* **Input**:
+===+
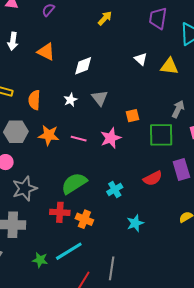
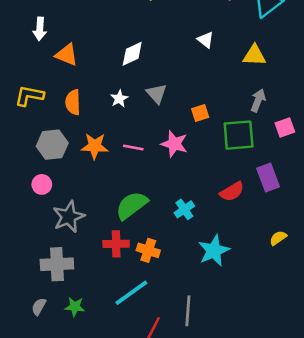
orange triangle: (46, 52) -> (67, 55), moved
yellow triangle: (169, 66) -> (254, 55), moved
pink star: (111, 138) -> (174, 144), turned -30
cyan star: (135, 223) -> (214, 251), size x1.4
green star: (40, 260) -> (75, 307), moved

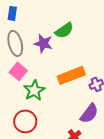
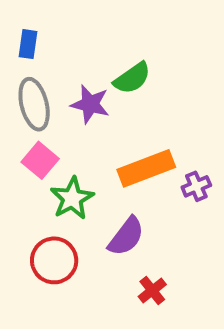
purple semicircle: (89, 113) -> (126, 236), moved

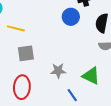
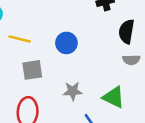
blue circle: (71, 17) -> (66, 43), moved

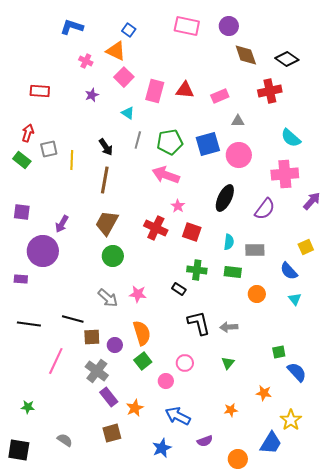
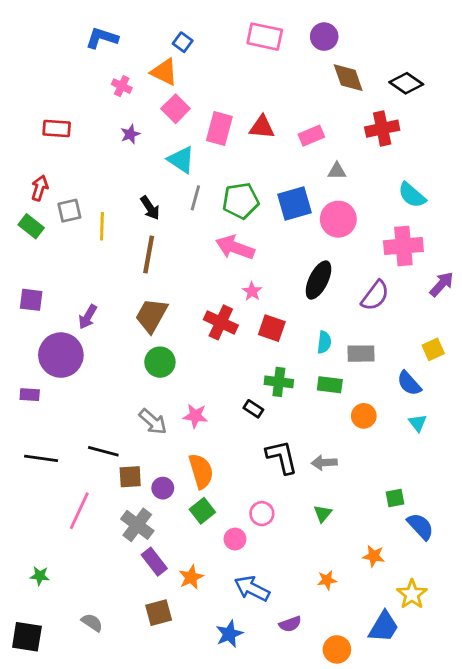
cyan triangle: (128, 113) -> (181, 160), size x1.5

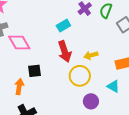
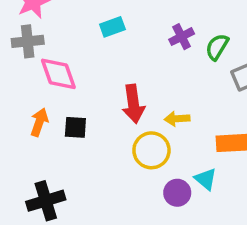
cyan rectangle: (63, 26) -> (112, 27), moved
orange arrow: (19, 87) -> (39, 122), moved
purple circle: (91, 101) -> (177, 193), moved

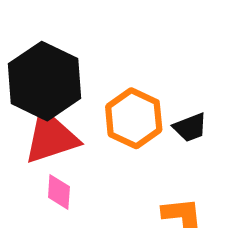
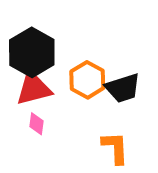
black trapezoid: (190, 127) -> (123, 88), size x1.6

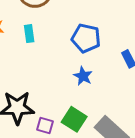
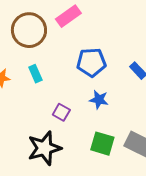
purple square: (45, 126) -> (61, 112), moved, turned 30

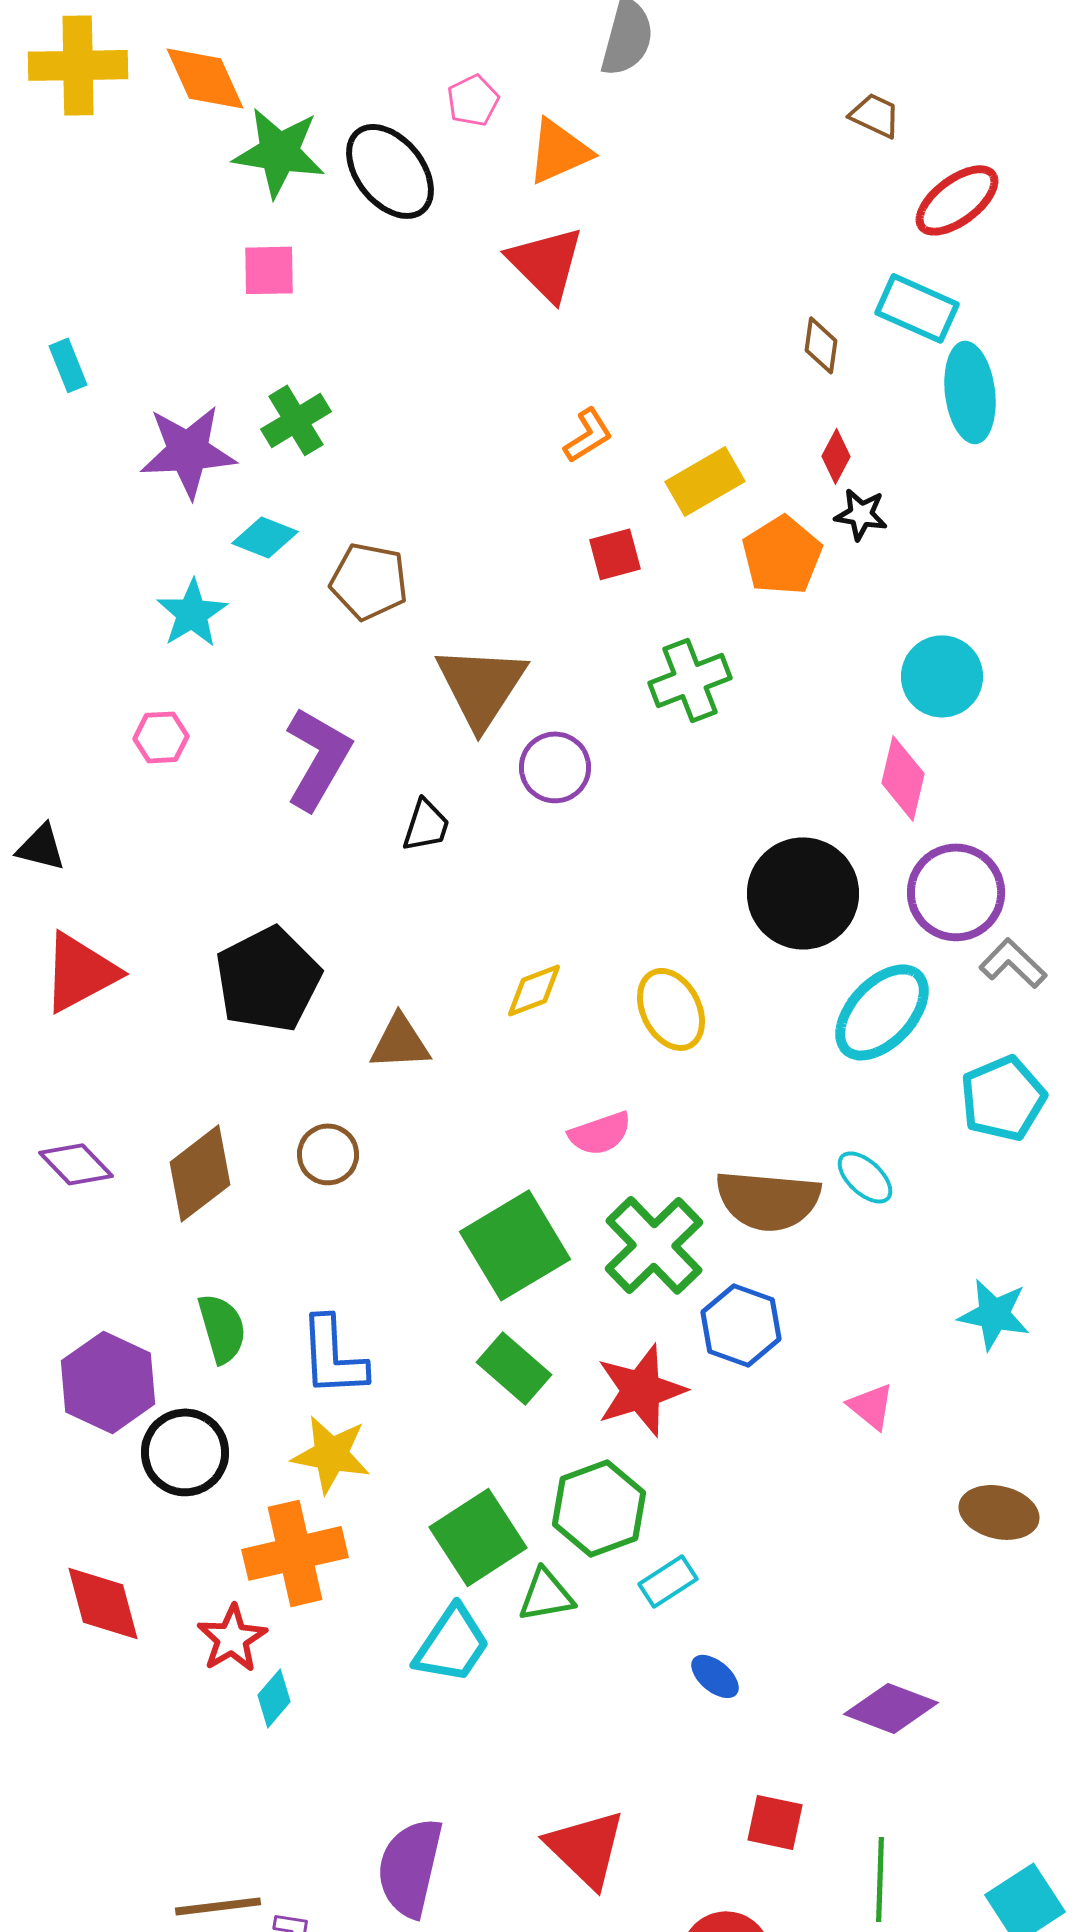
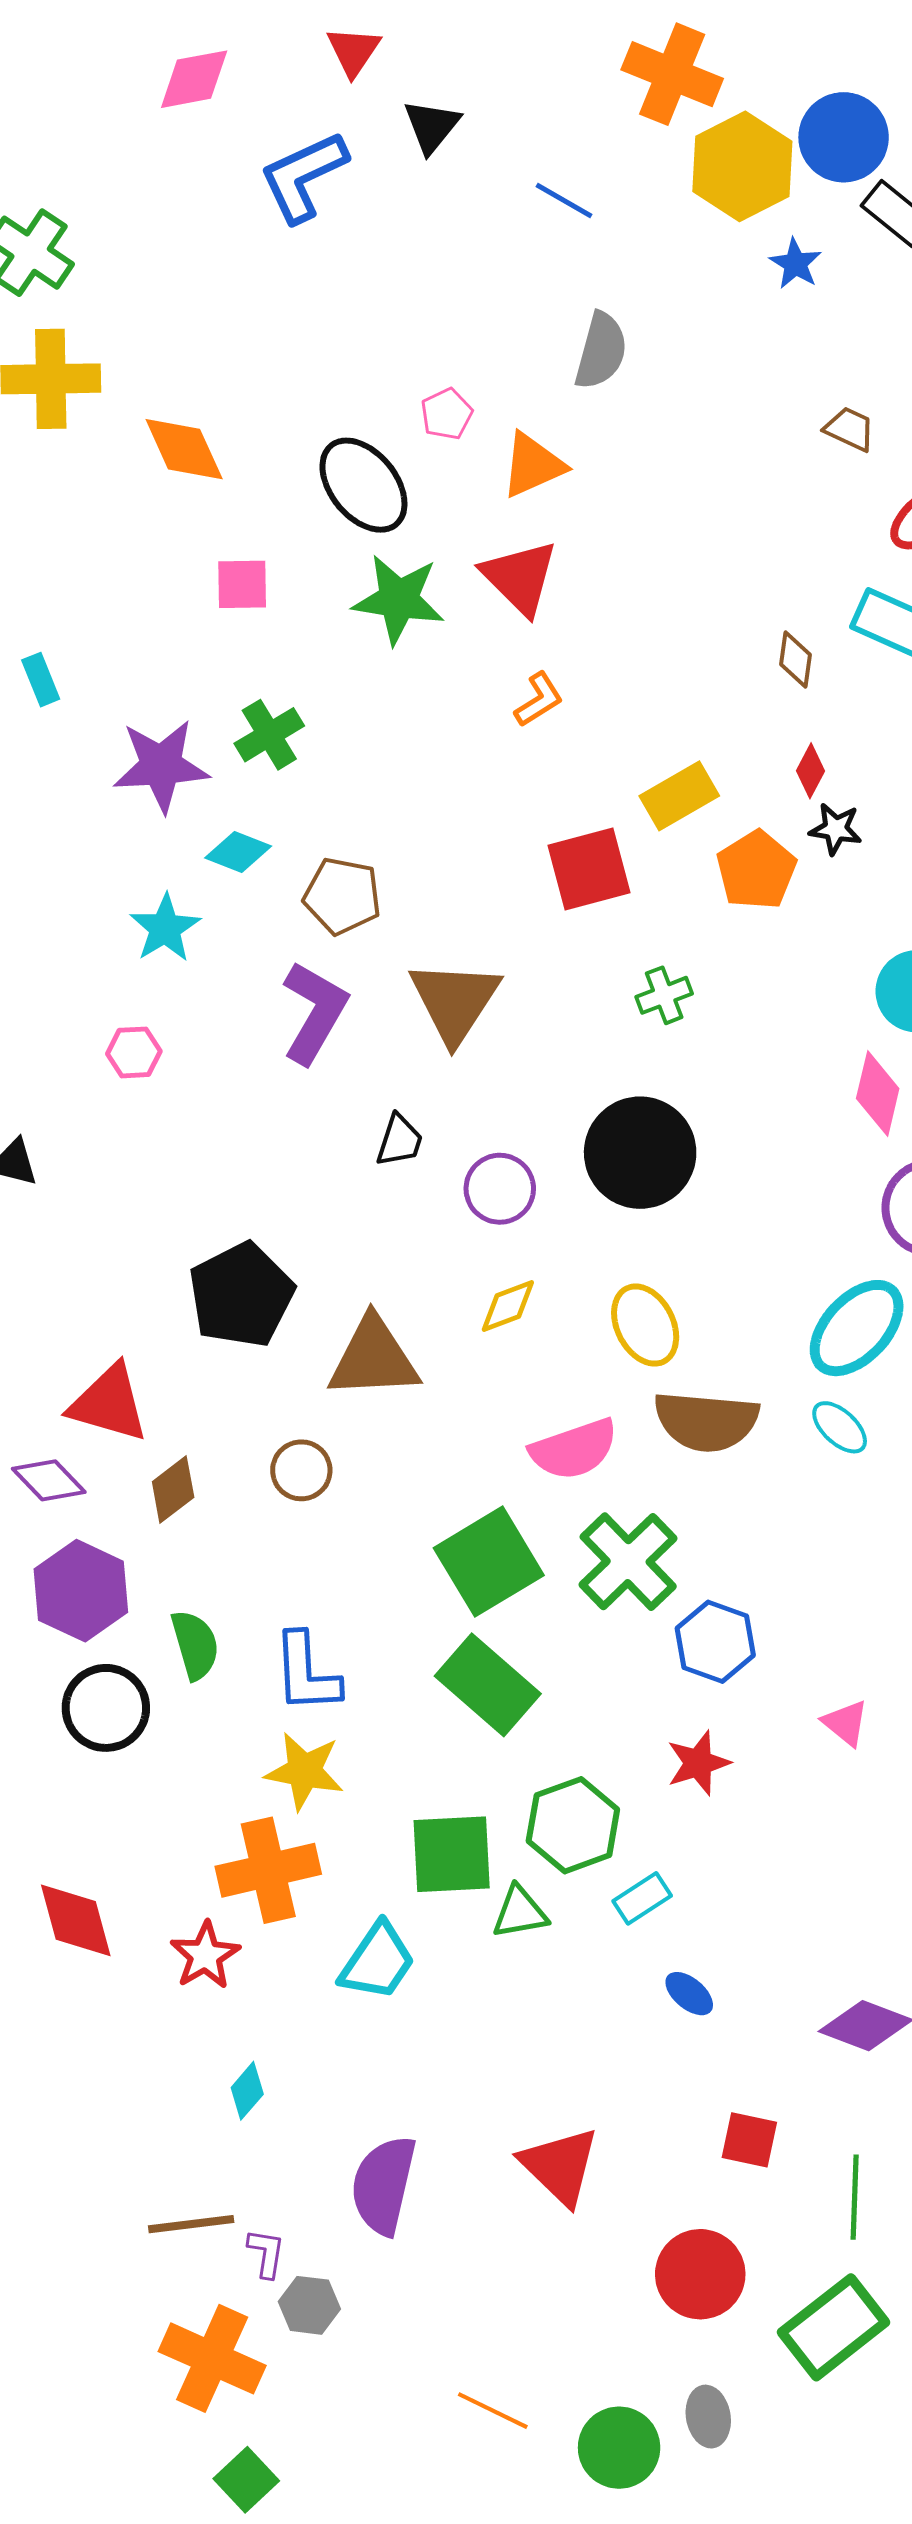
orange diamond: (205, 78) -> (184, 449), moved
green star: (279, 152) -> (399, 599), moved
orange L-shape: (588, 435) -> (539, 700), moved
red square: (615, 554) -> (589, 869), size x1.6
green cross: (690, 680) -> (664, 995), size x0.7
purple L-shape: (318, 758) -> (314, 1012), moved
purple circle: (555, 767) -> (500, 1189), moved
black circle: (803, 893) -> (640, 1153), moved
red triangle: (80, 972) -> (109, 1403), moved, turned 44
brown triangle: (400, 1042) -> (373, 1358), size x1.5
pink semicircle: (600, 1133) -> (574, 1449), size x1.4
brown diamond: (200, 1173) -> (173, 1489), size x0.7
cyan ellipse: (865, 1177) -> (840, 1427), moved
brown semicircle: (768, 1200) -> (706, 1421), moved
green rectangle: (514, 1368) -> (488, 1685), size x1.4
purple hexagon: (108, 1382) -> (81, 1591), moved
red star: (641, 1390) -> (698, 1763), moved, size x0.7
black circle: (185, 1452) -> (106, 1708), moved
green square: (478, 1537) -> (452, 1854), turned 30
cyan trapezoid: (452, 1644) -> (377, 1962), moved
cyan diamond: (274, 1698) -> (247, 2091), moved

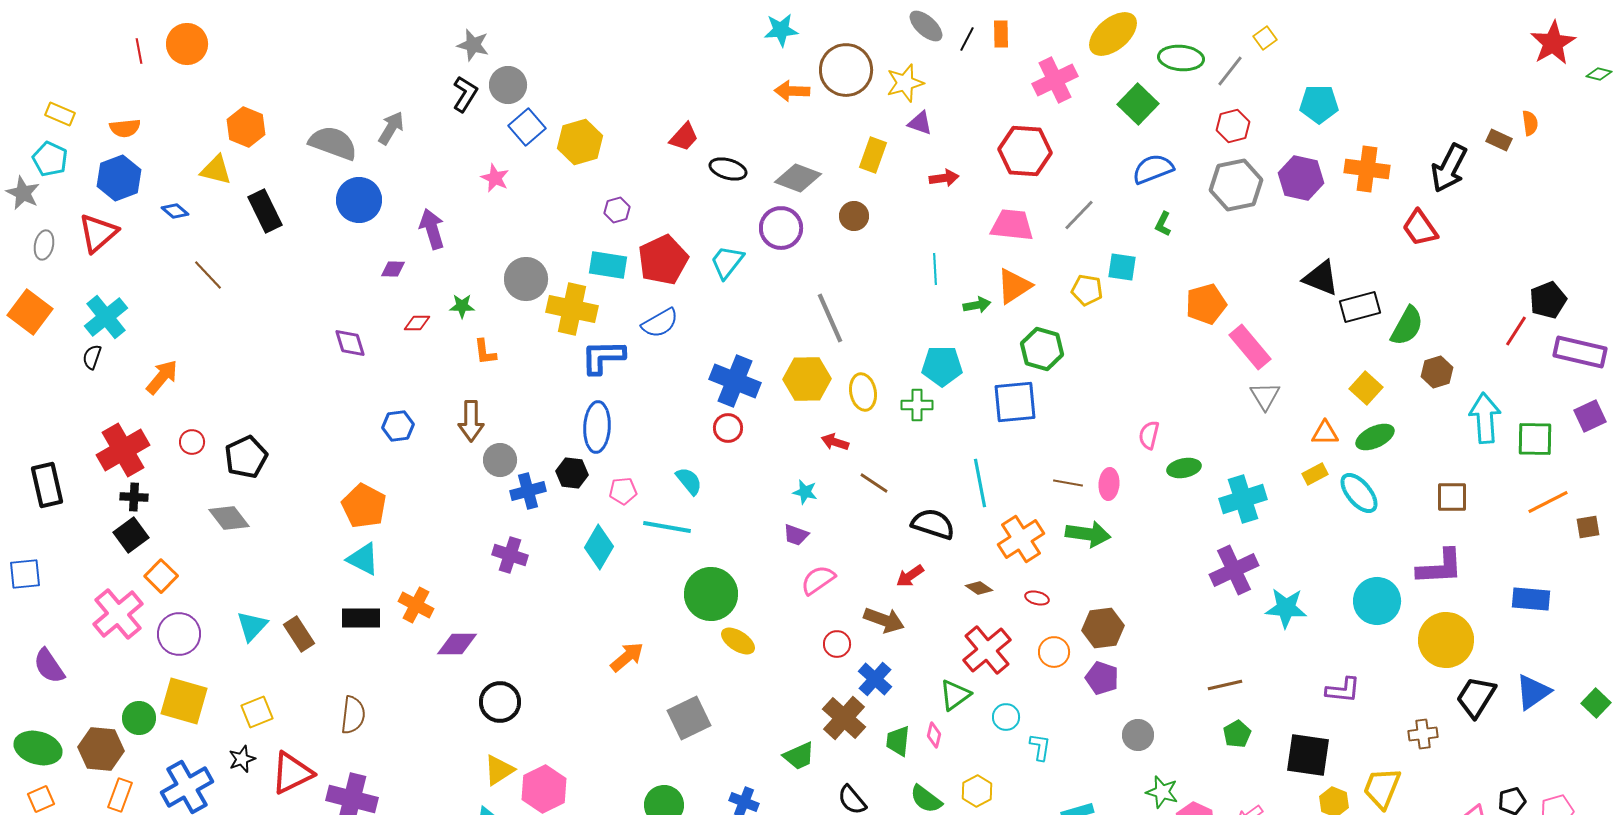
+===+
* **Problem description**:
Skip the pictures and reproduce all remaining entries exactly.

* **Completed exercise**:
orange triangle: (46, 52) -> (67, 55), moved
yellow triangle: (169, 66) -> (254, 55), moved
pink star: (111, 138) -> (174, 144), turned -30
cyan star: (135, 223) -> (214, 251), size x1.4
green star: (40, 260) -> (75, 307), moved

purple semicircle: (89, 113) -> (126, 236), moved

blue circle: (71, 17) -> (66, 43), moved

cyan triangle: (128, 113) -> (181, 160), size x1.5

cyan rectangle: (63, 26) -> (112, 27), moved
orange arrow: (19, 87) -> (39, 122), moved
purple circle: (91, 101) -> (177, 193), moved

black trapezoid: (190, 127) -> (123, 88), size x1.6

purple square: (45, 126) -> (61, 112), moved, turned 30

orange diamond: (205, 78) -> (184, 449), moved
green star: (279, 152) -> (399, 599), moved
orange L-shape: (588, 435) -> (539, 700), moved
red square: (615, 554) -> (589, 869), size x1.6
green cross: (690, 680) -> (664, 995), size x0.7
purple L-shape: (318, 758) -> (314, 1012), moved
purple circle: (555, 767) -> (500, 1189), moved
black circle: (803, 893) -> (640, 1153), moved
red triangle: (80, 972) -> (109, 1403), moved, turned 44
brown triangle: (400, 1042) -> (373, 1358), size x1.5
pink semicircle: (600, 1133) -> (574, 1449), size x1.4
brown diamond: (200, 1173) -> (173, 1489), size x0.7
cyan ellipse: (865, 1177) -> (840, 1427), moved
brown semicircle: (768, 1200) -> (706, 1421), moved
green rectangle: (514, 1368) -> (488, 1685), size x1.4
purple hexagon: (108, 1382) -> (81, 1591), moved
red star: (641, 1390) -> (698, 1763), moved, size x0.7
black circle: (185, 1452) -> (106, 1708), moved
green square: (478, 1537) -> (452, 1854), turned 30
cyan trapezoid: (452, 1644) -> (377, 1962), moved
cyan diamond: (274, 1698) -> (247, 2091), moved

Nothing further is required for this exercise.